TASK:
Print the entries below word for word; the pictures stay out of your copy.
** RECORDS FOR THIS TASK follows **
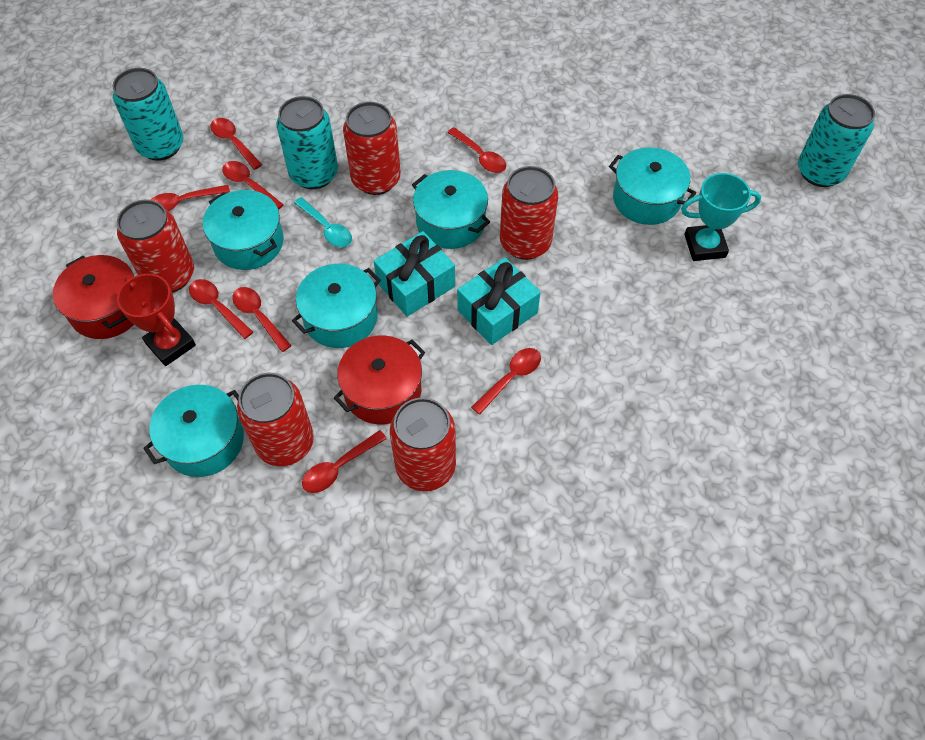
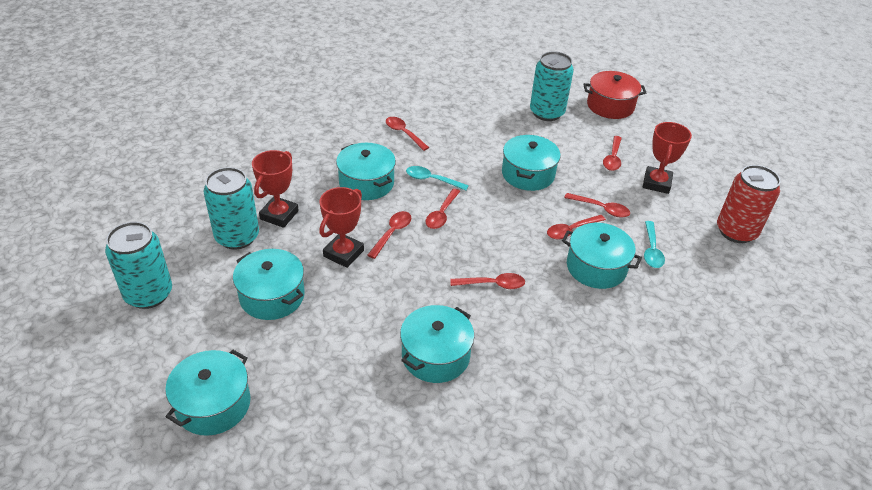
red can: 5 -> 1
red pot: 2 -> 1
red spoon: 8 -> 7
red trophy: 1 -> 3
turquoise gift: 2 -> 0
turquoise pot: 5 -> 6
turquoise spoon: 1 -> 2
turquoise trophy: 1 -> 0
** End of RECORDS FOR THIS TASK **
EXERCISE RESPONSE:
red can: 5 -> 1
red pot: 2 -> 1
red spoon: 8 -> 7
red trophy: 1 -> 3
turquoise gift: 2 -> 0
turquoise pot: 5 -> 6
turquoise spoon: 1 -> 2
turquoise trophy: 1 -> 0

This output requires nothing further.